● **Exercise**: From the line that contains "# camera: 90 degrees right, 10 degrees up" down to the final line of the listing below, set down every line exactly, both ends included, and drop the pictures.

● **Dataset records**:
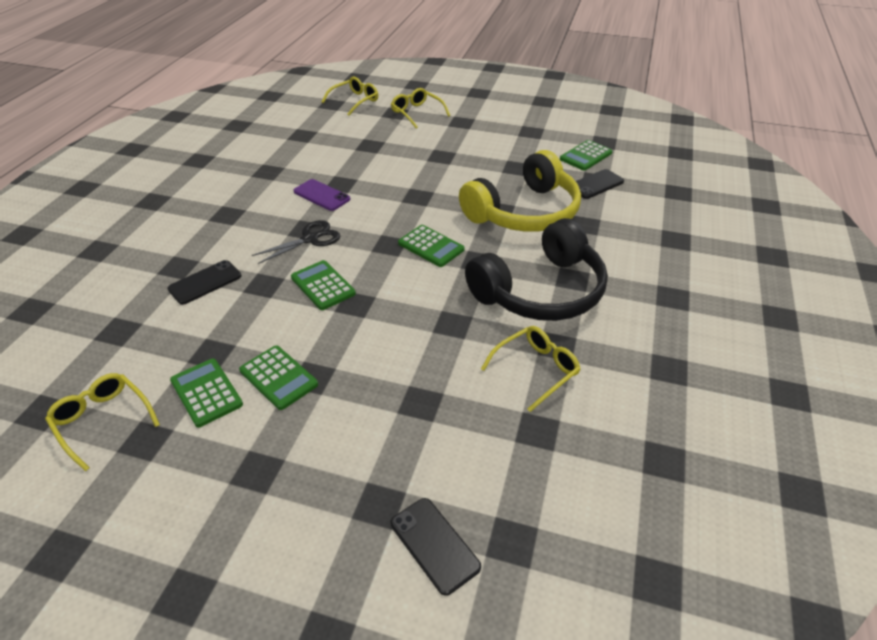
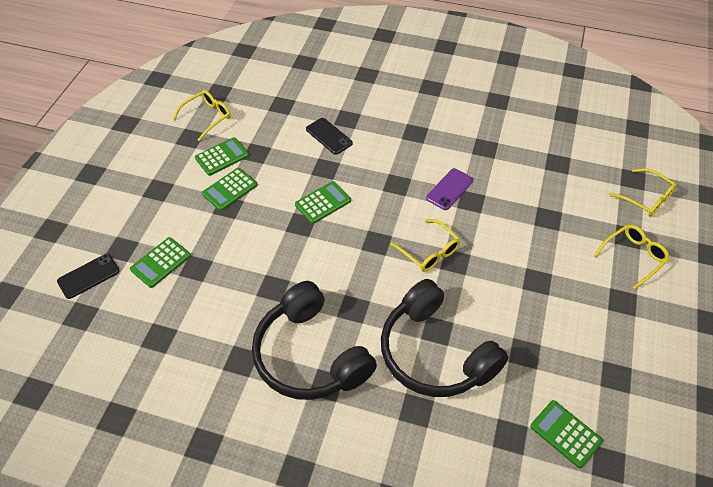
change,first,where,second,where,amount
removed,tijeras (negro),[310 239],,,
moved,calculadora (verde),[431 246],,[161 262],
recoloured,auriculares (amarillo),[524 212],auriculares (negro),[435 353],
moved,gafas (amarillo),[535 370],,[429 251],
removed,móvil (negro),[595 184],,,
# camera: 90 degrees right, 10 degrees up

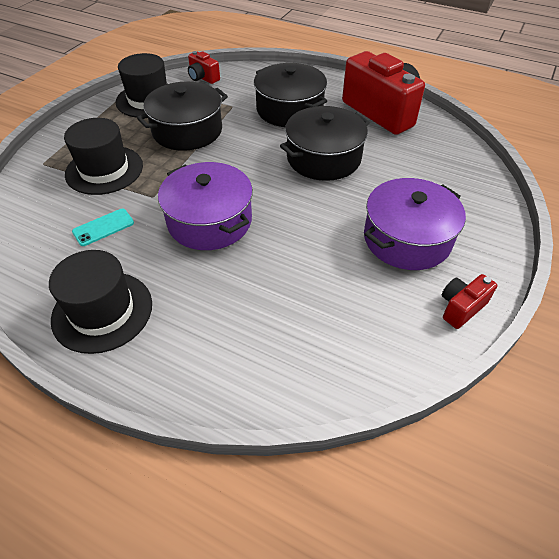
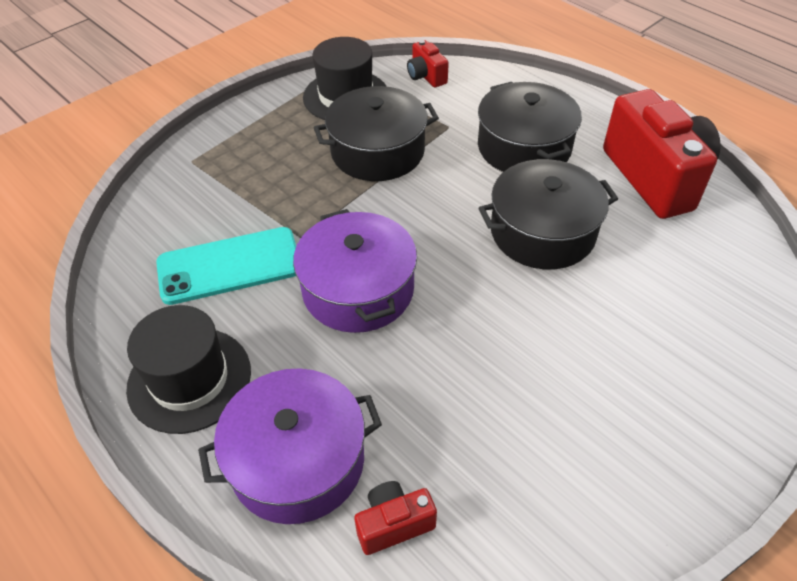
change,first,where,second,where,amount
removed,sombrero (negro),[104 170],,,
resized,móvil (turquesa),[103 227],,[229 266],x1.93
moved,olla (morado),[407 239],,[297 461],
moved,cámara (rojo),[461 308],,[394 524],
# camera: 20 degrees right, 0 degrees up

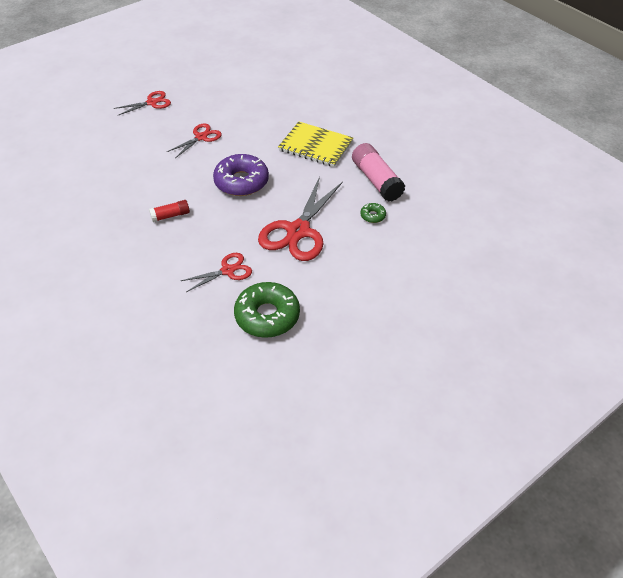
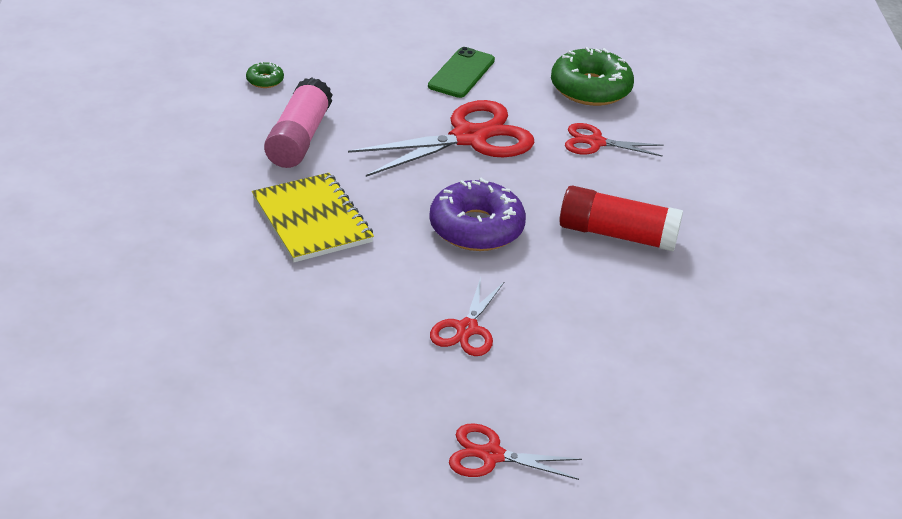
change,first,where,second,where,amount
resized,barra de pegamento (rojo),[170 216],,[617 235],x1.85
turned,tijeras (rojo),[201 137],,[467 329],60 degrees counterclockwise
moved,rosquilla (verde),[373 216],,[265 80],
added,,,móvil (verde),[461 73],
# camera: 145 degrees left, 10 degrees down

● **Completed task**:
# camera: 90 degrees right, 10 degrees up

change,first,where,second,where,amount
removed,sombrero (negro),[104 170],,,
resized,móvil (turquesa),[103 227],,[229 266],x1.93
moved,olla (morado),[407 239],,[297 461],
moved,cámara (rojo),[461 308],,[394 524],
# camera: 20 degrees right, 0 degrees up

change,first,where,second,where,amount
resized,barra de pegamento (rojo),[170 216],,[617 235],x1.85
turned,tijeras (rojo),[201 137],,[467 329],60 degrees counterclockwise
moved,rosquilla (verde),[373 216],,[265 80],
added,,,móvil (verde),[461 73],
# camera: 145 degrees left, 10 degrees down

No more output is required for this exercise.